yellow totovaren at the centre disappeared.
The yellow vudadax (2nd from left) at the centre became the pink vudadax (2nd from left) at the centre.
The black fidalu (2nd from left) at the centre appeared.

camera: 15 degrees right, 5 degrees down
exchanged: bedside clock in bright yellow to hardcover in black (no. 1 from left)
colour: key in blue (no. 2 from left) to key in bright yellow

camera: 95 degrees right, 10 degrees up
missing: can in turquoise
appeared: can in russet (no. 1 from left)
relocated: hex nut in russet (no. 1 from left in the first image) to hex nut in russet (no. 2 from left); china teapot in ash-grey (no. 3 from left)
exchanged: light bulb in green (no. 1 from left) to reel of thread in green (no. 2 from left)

──────────────────────────────

### What the exercise asks:
For this exercise, the answer is the lines from the one containing "exchanged: bedside clock" through the end of the listing above, reproduced exactly.

### Task response:
exchanged: bedside clock in bright yellow to hardcover in black (no. 1 from left)
colour: key in blue (no. 2 from left) to key in bright yellow

camera: 95 degrees right, 10 degrees up
missing: can in turquoise
appeared: can in russet (no. 1 from left)
relocated: hex nut in russet (no. 1 from left in the first image) to hex nut in russet (no. 2 from left); china teapot in ash-grey (no. 3 from left)
exchanged: light bulb in green (no. 1 from left) to reel of thread in green (no. 2 from left)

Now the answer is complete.